ACTIVITY: From the records below, copy out each line that has the word "none".

Collected data entries:
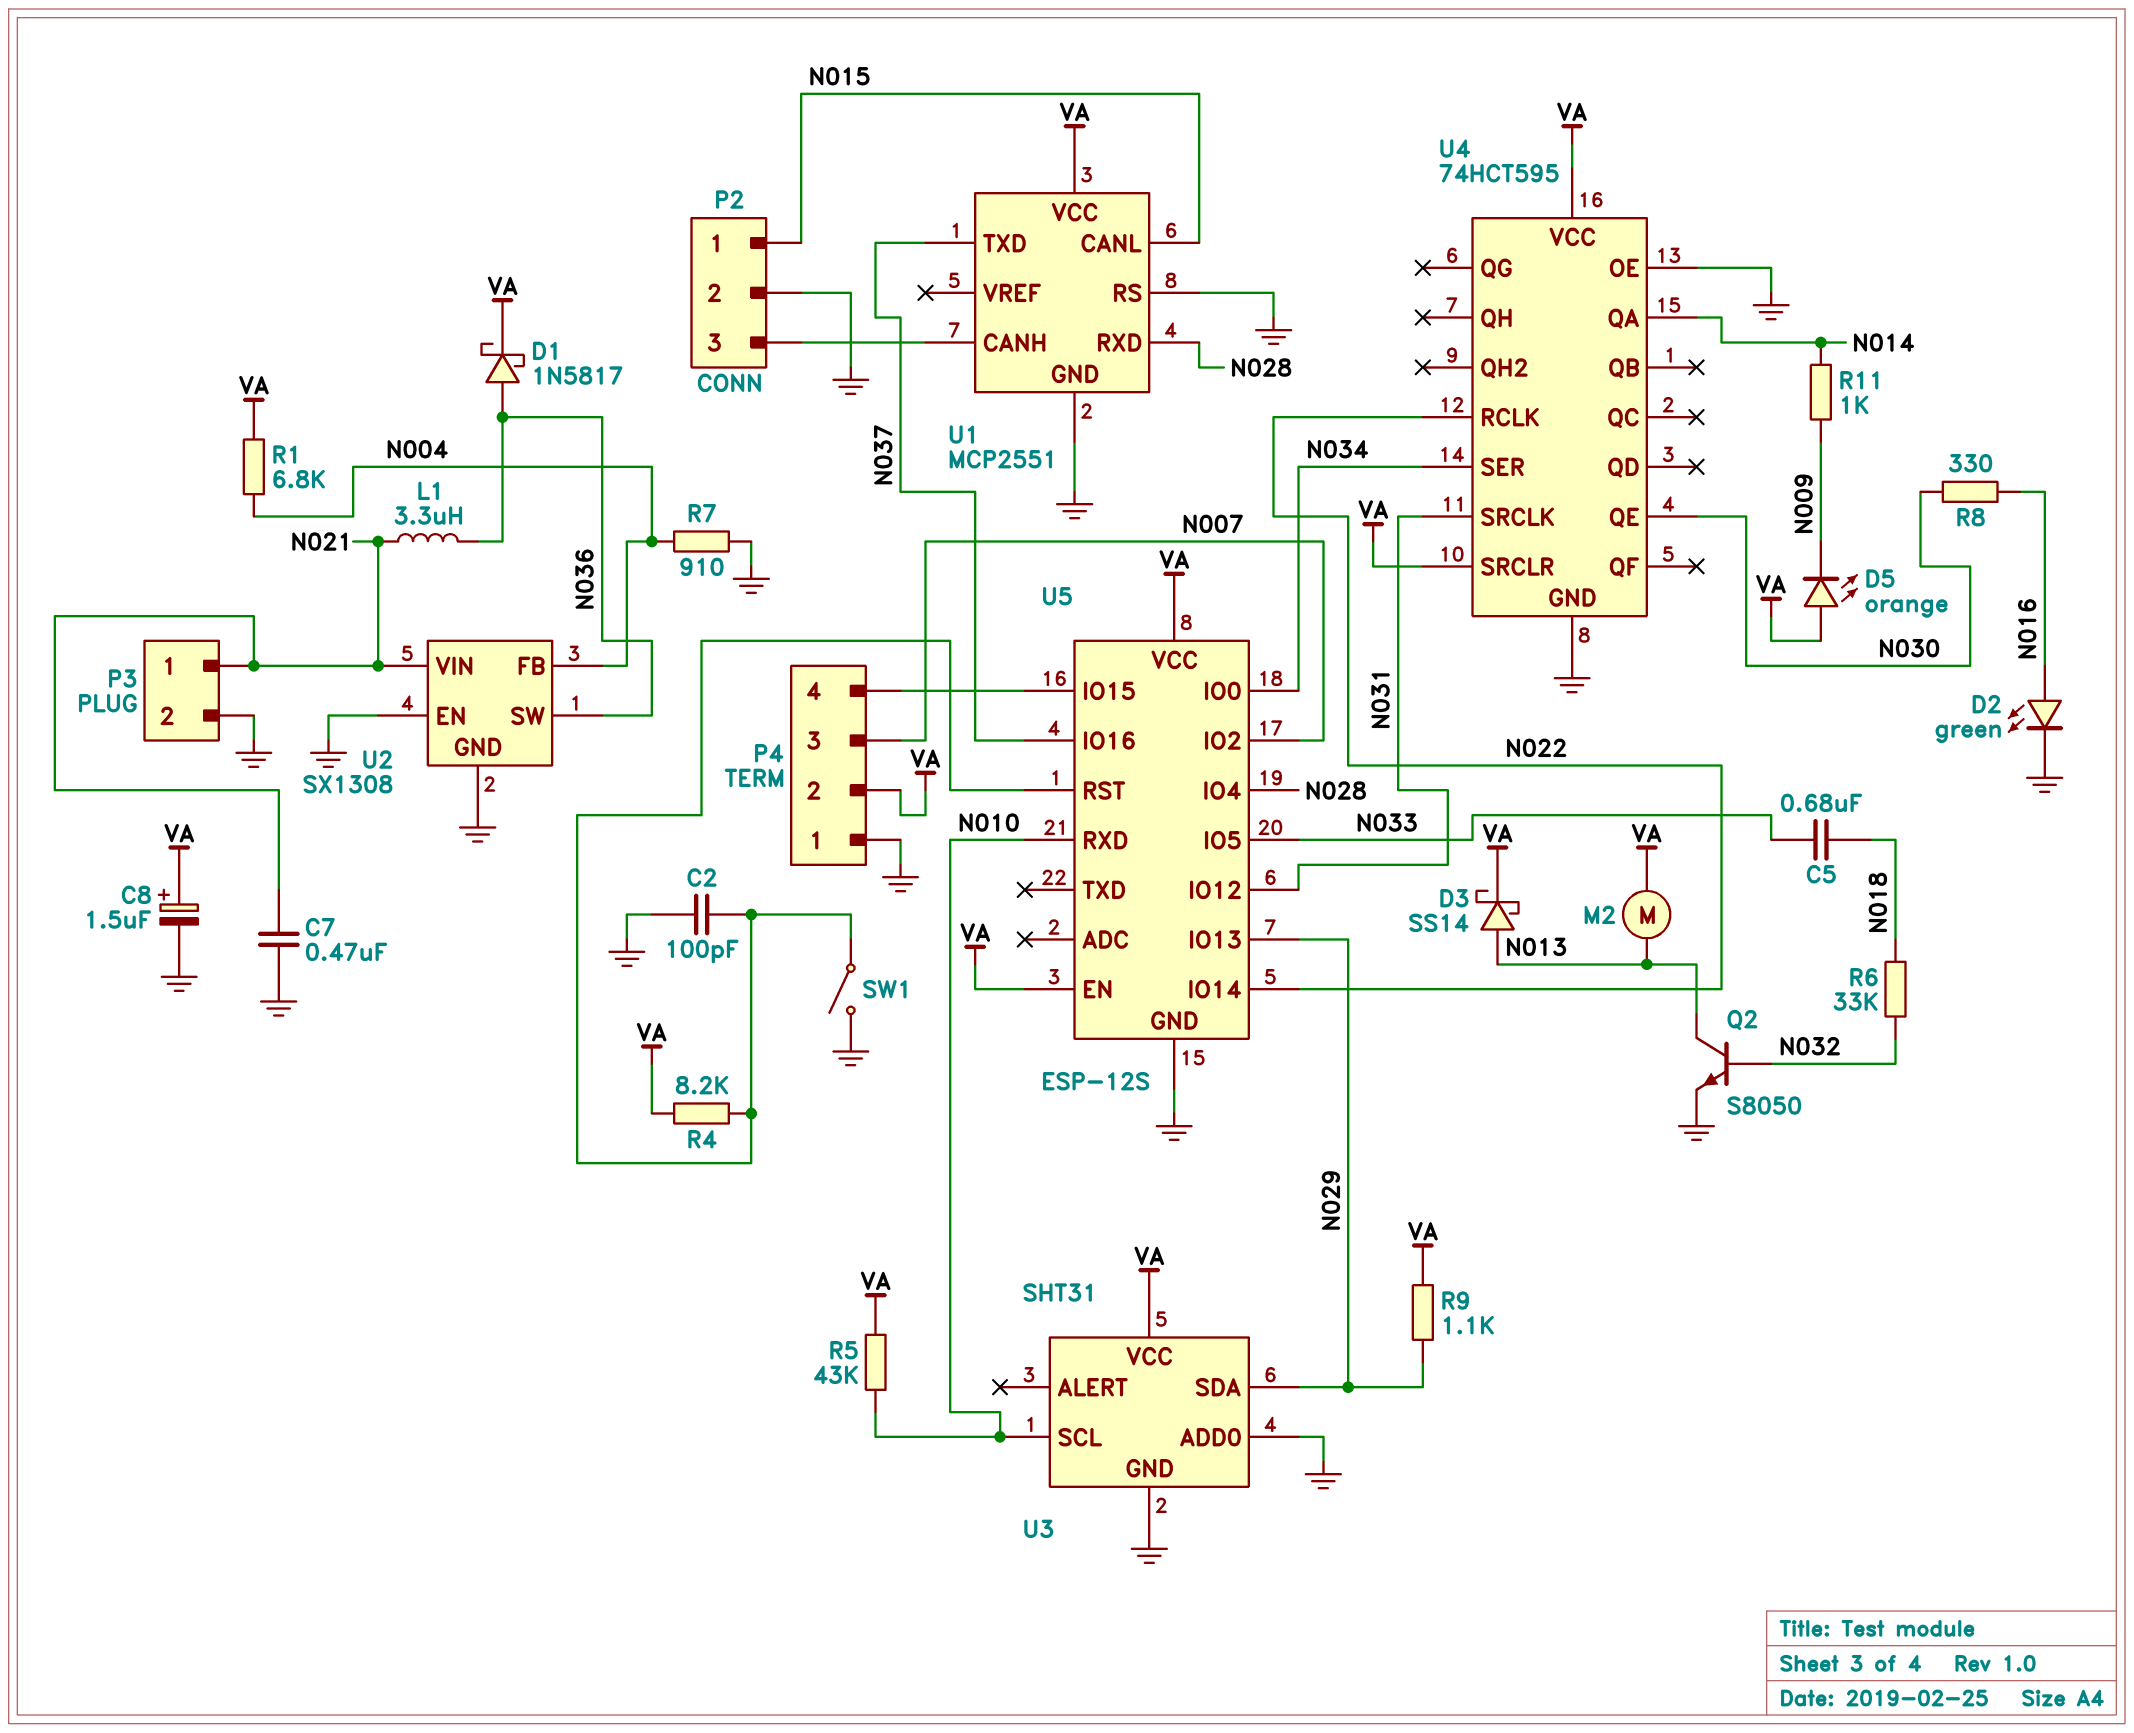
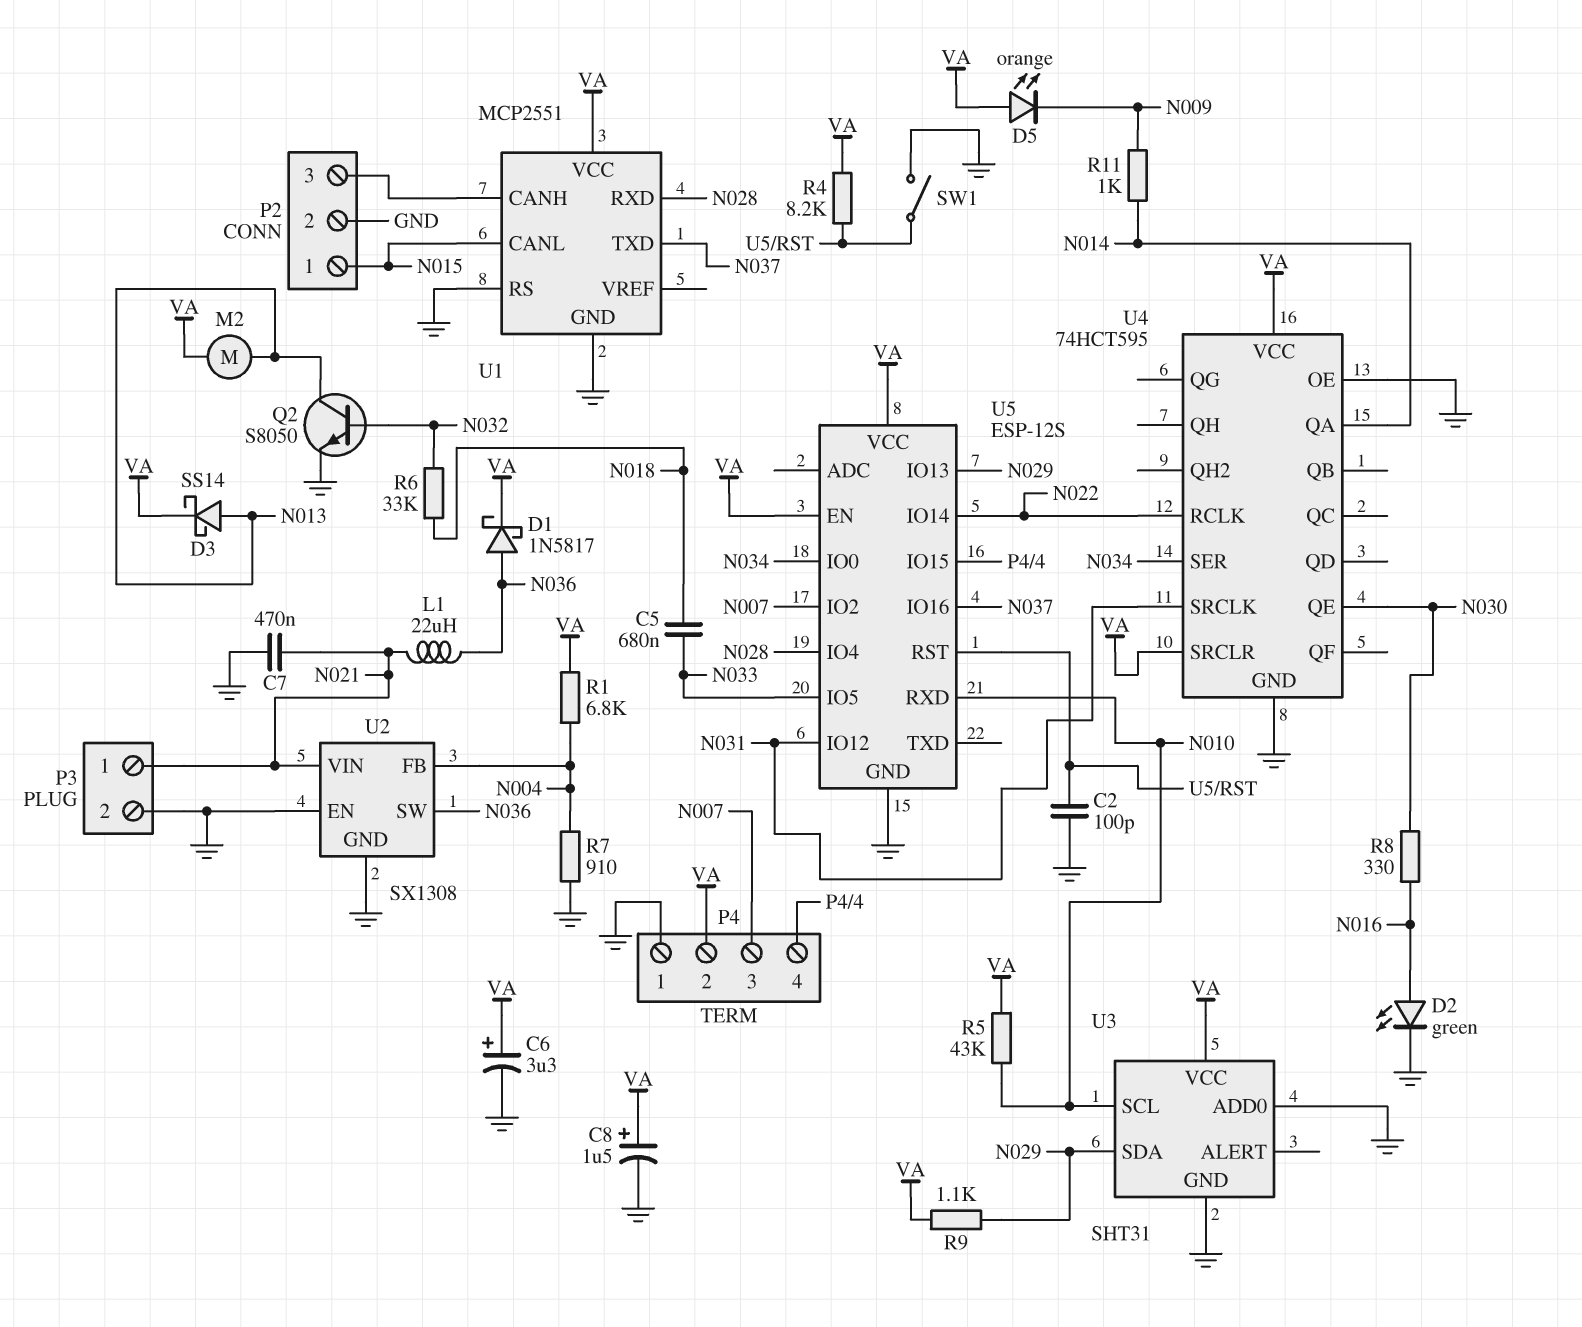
C6: none -> 3.3uF (plus VA, minus GND)
L1: 3.3uH (N021, N036) -> 22uH (N021, N036)

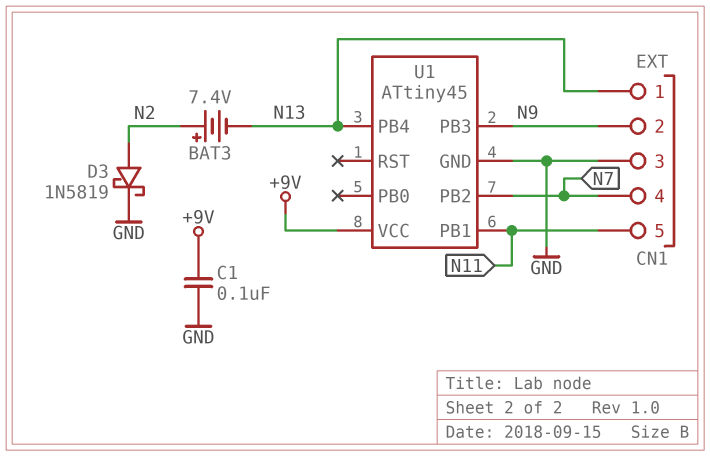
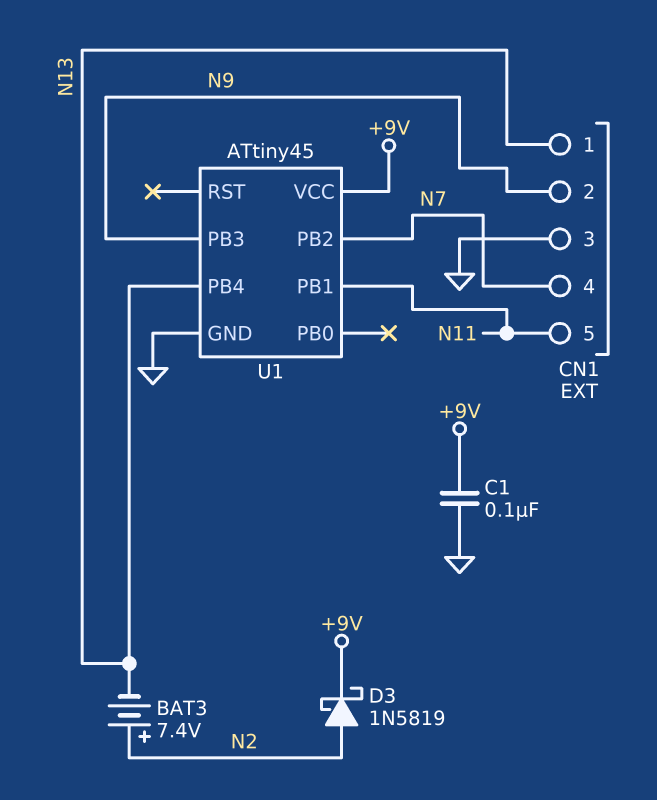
D3: schottky 1N5819 (A N2, K GND) -> schottky 1N5819 (A N2, K +9V)

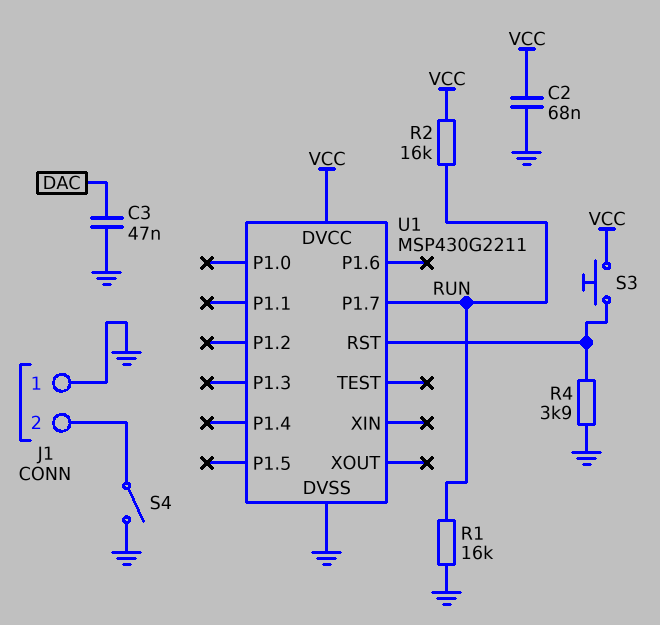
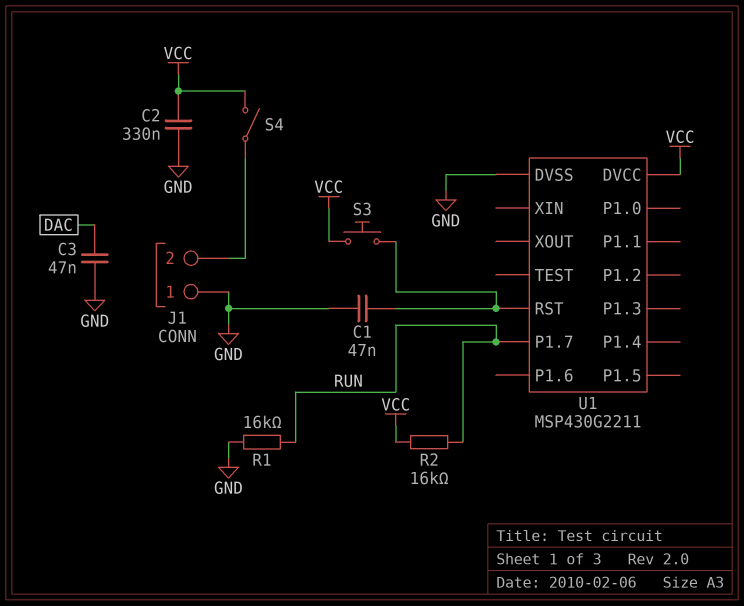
C1: none -> 47nF (GND, U1/RST)
C2: 68nF (GND, VCC) -> 330nF (GND, VCC)
R4: 3.9k (GND, U1/RST) -> none
S4: switch (GND, J1/2) -> switch (J1/2, VCC)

ANSWER FOR THIS EXERCISE:
C6: none -> 3.3uF (plus VA, minus GND)
C1: none -> 47nF (GND, U1/RST)
R4: 3.9k (GND, U1/RST) -> none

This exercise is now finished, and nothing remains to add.